TASK DETAILS - In your copy, set down the entries exactly and exclude the pictures.

EXERCISE DATA -
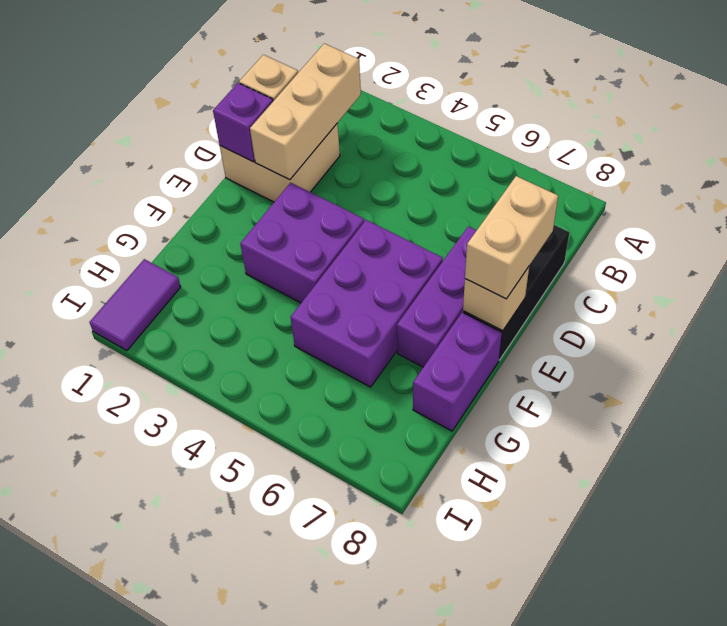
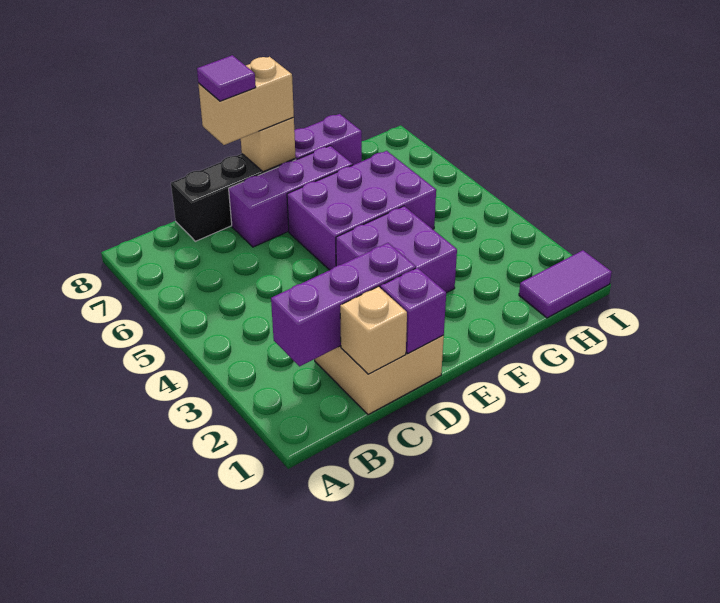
tan brick B2:D2 level 2 -> purple brick B2:D2 level 2
none -> purple tile D8 level 4

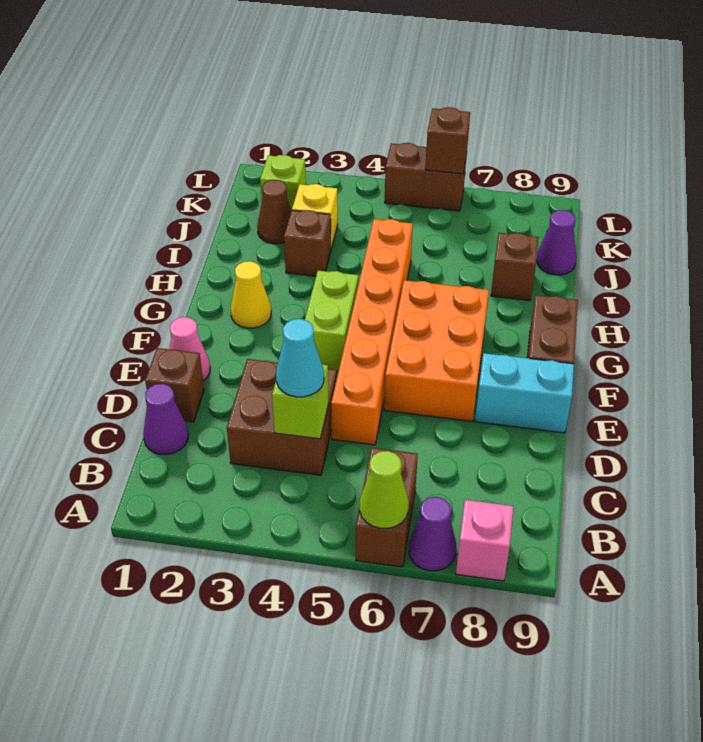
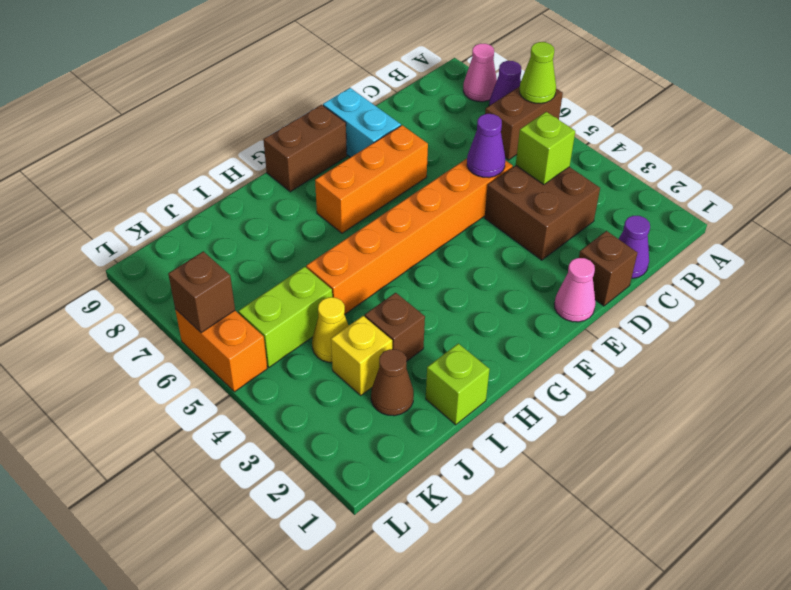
pink brick A8 level 1 -> pink cone A8 level 1
cyan cone C4 level 3 -> none
orange brick E6:G7 level 1 -> orange brick E7:G7 level 1
lime brick F4:G4 level 1 -> lime brick J5:K5 level 1
yellow cone G2 level 1 -> yellow cone J4 level 1
brown brick I8 level 1 -> none
purple cone J9 level 1 -> purple cone D5 level 2
lime brick K2 level 1 -> lime brick I1 level 1
brown brick L5:L6 level 1 -> orange brick L5:L6 level 1

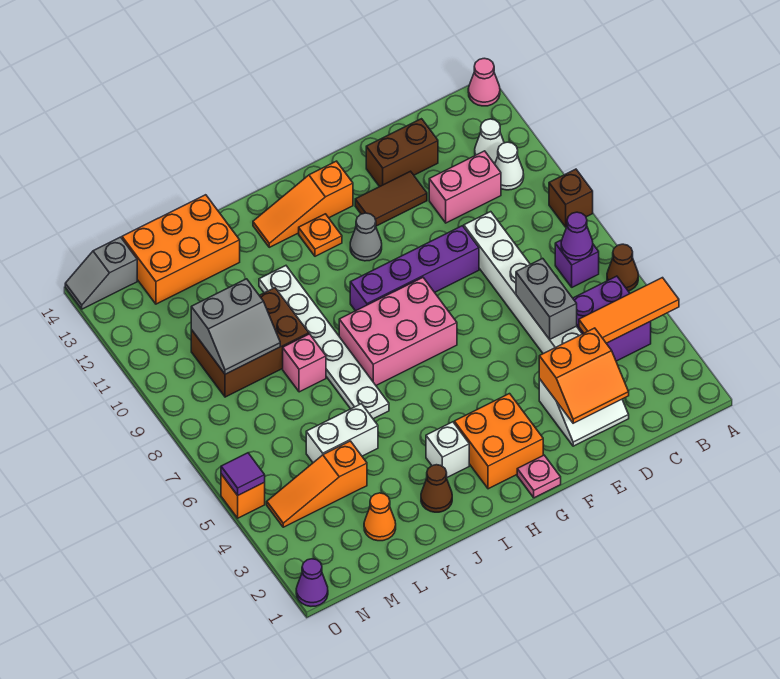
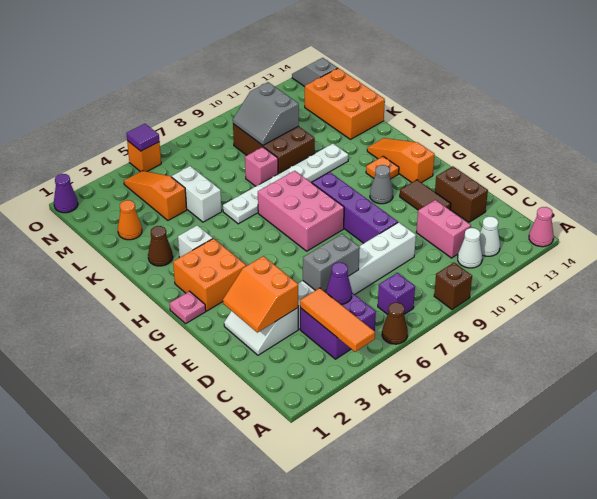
purple cone B7 level 2 -> purple cone C5 level 2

RESPONSE BOX -
tan brick B2:D2 level 2 -> purple brick B2:D2 level 2
none -> purple tile D8 level 4

pink brick A8 level 1 -> pink cone A8 level 1
cyan cone C4 level 3 -> none
orange brick E6:G7 level 1 -> orange brick E7:G7 level 1
lime brick F4:G4 level 1 -> lime brick J5:K5 level 1
yellow cone G2 level 1 -> yellow cone J4 level 1
brown brick I8 level 1 -> none
purple cone J9 level 1 -> purple cone D5 level 2
lime brick K2 level 1 -> lime brick I1 level 1
brown brick L5:L6 level 1 -> orange brick L5:L6 level 1

purple cone B7 level 2 -> purple cone C5 level 2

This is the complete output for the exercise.